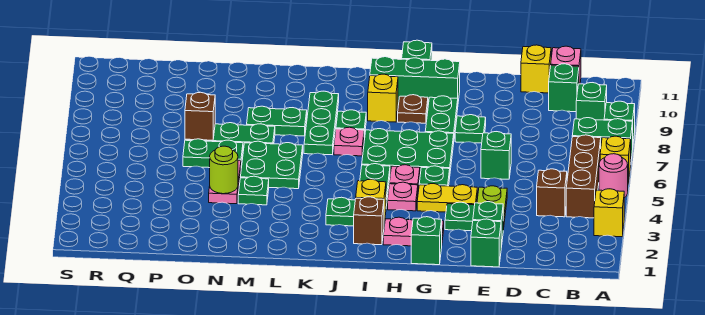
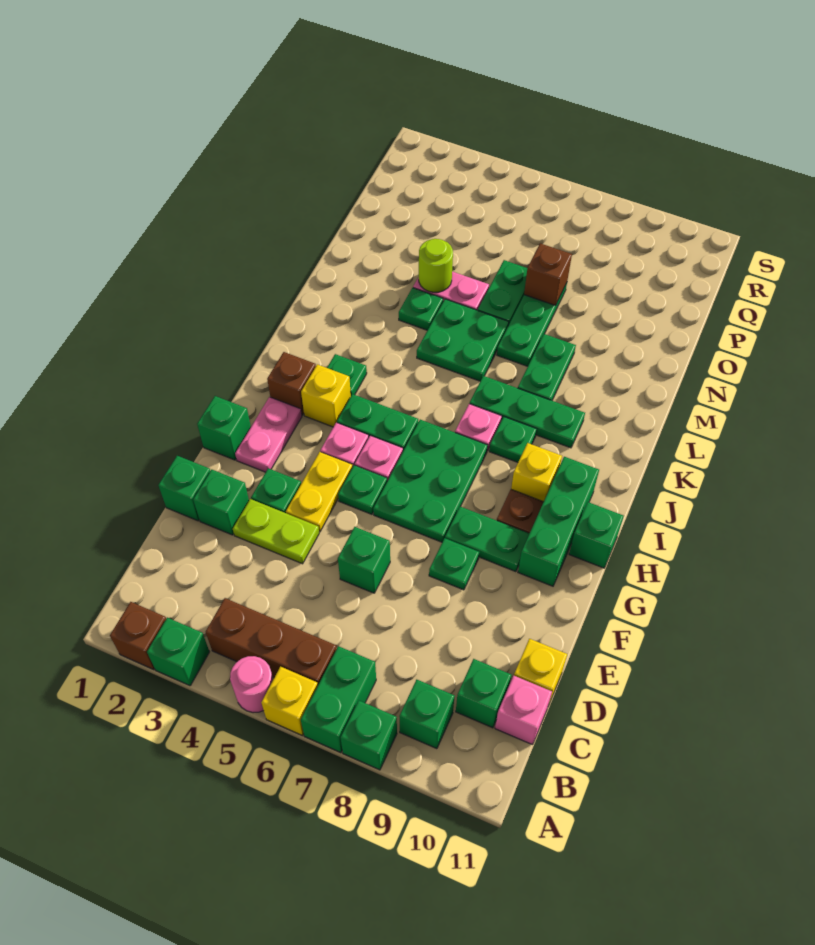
yellow brick A3 level 1 -> green brick A3 level 1
brown brick C4 level 1 -> brown brick A2 level 1

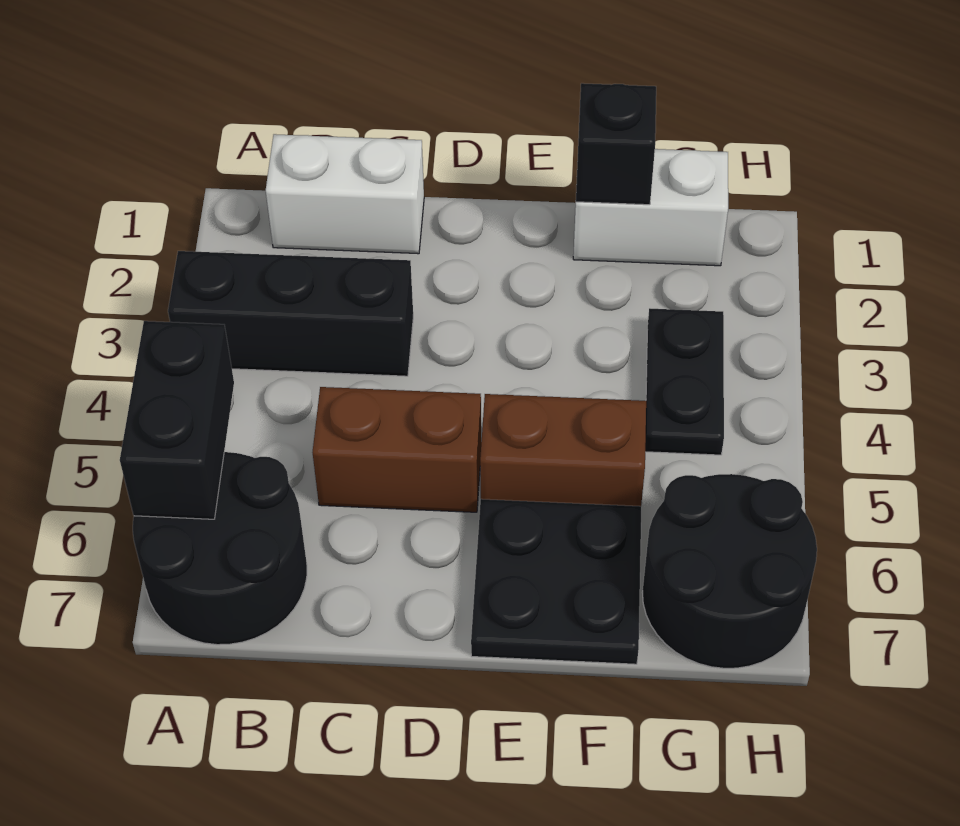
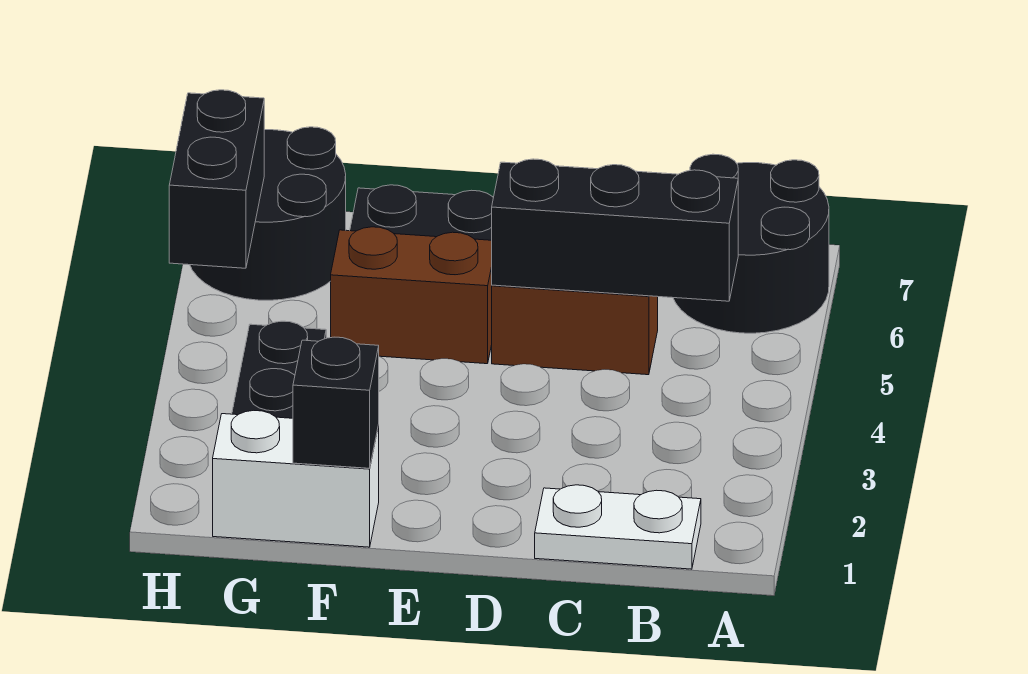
black brick A3:C3 level 1 -> black brick B5:D5 level 2
black brick A5:A6 level 2 -> black brick H5:H6 level 2
white brick B1:C1 level 1 -> white plate B1:C1 level 1

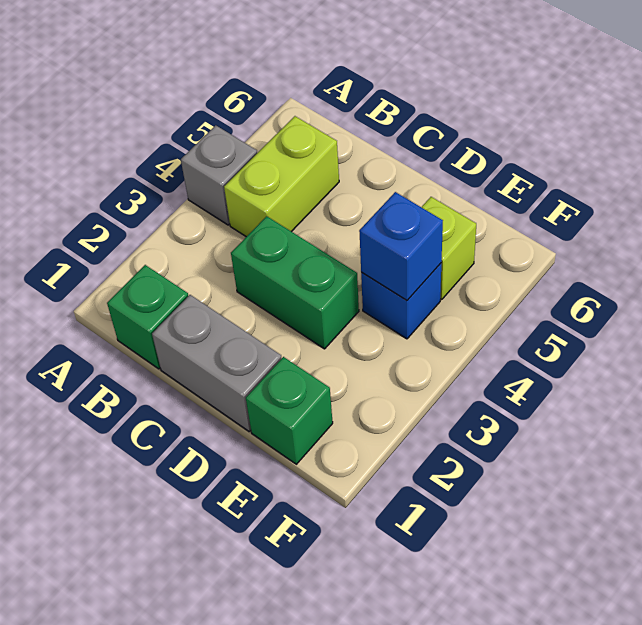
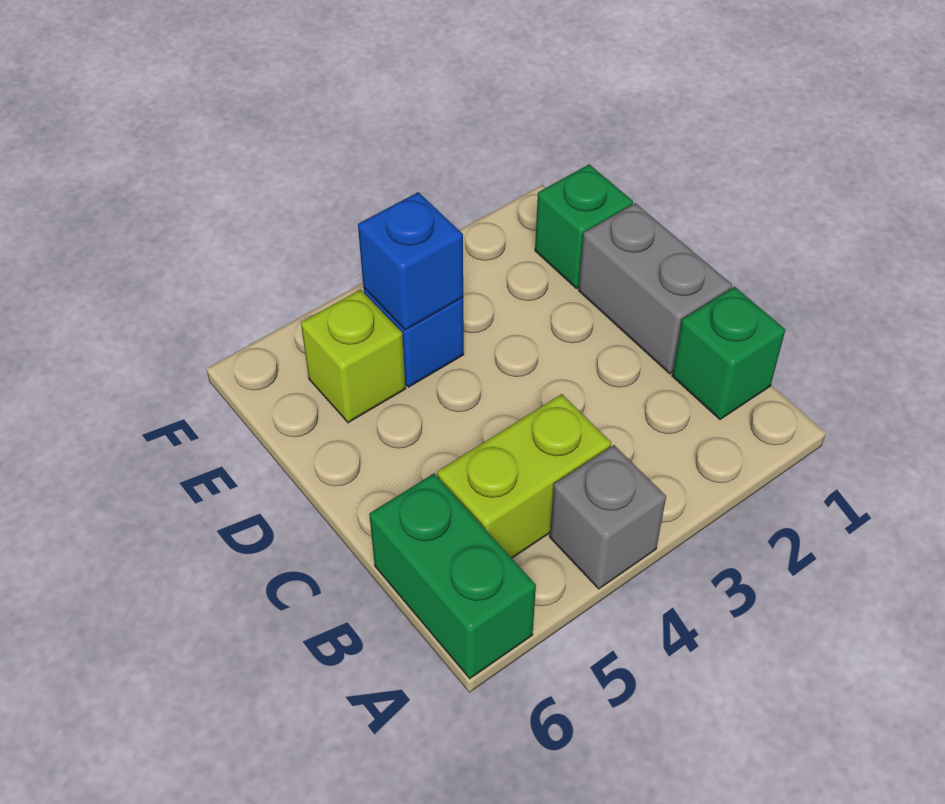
green brick C3:D3 level 1 -> green brick A6:B6 level 1

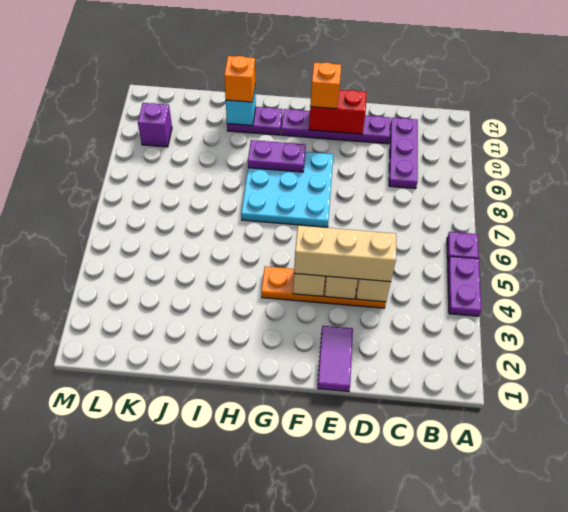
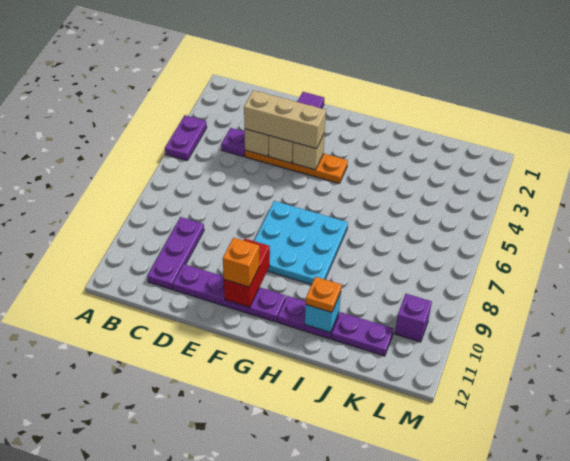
purple plate A6 level 1 -> purple plate C4 level 1
red brick E11:F11 level 2 -> red brick F10:F11 level 2
purple plate G9:H9 level 2 -> purple plate J11:K11 level 1
orange brick I11 level 3 -> orange plate I11 level 3

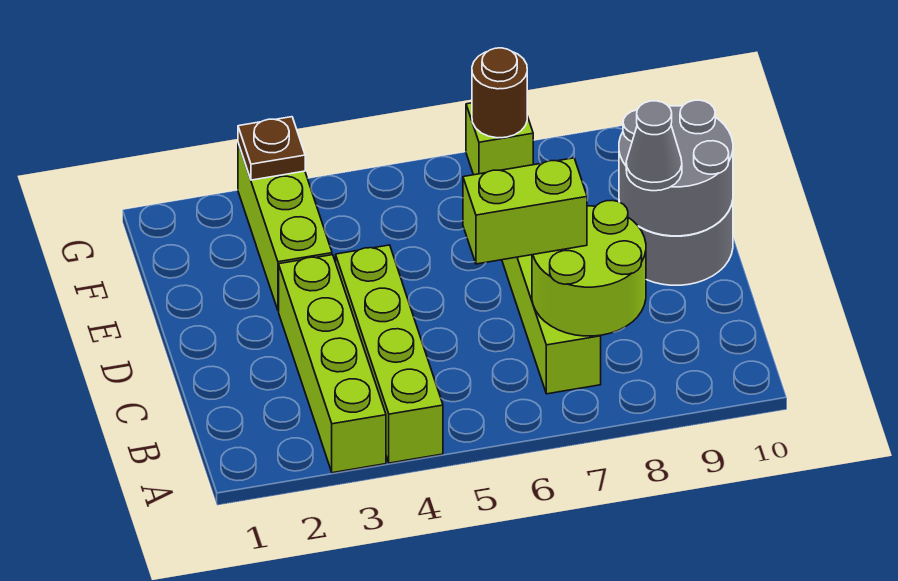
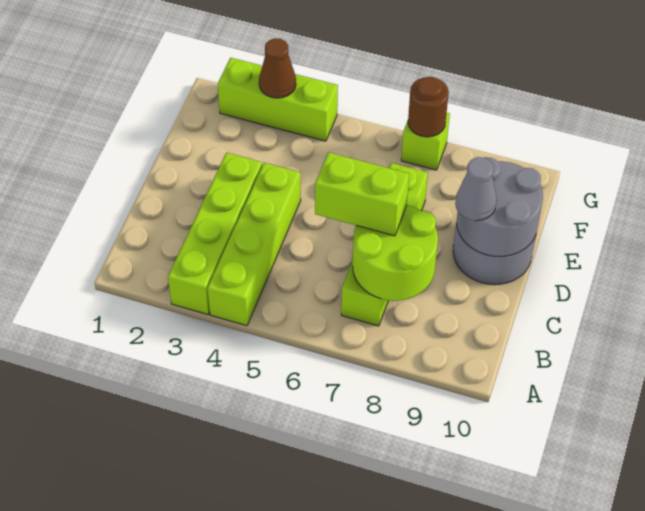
lime brick E3:G3 level 1 -> lime brick G2:G4 level 1
brown plate G3 level 2 -> brown cone G3 level 2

□ □ □ □

What you are asked to do:
Working from the records above, set down word for word everything from the line containing "black brick A5:A6" down to the line containing "red brick E11:F11", ends included, minus the pictures.

Answer area:
black brick A5:A6 level 2 -> black brick H5:H6 level 2
white brick B1:C1 level 1 -> white plate B1:C1 level 1

green brick C3:D3 level 1 -> green brick A6:B6 level 1

purple plate A6 level 1 -> purple plate C4 level 1
red brick E11:F11 level 2 -> red brick F10:F11 level 2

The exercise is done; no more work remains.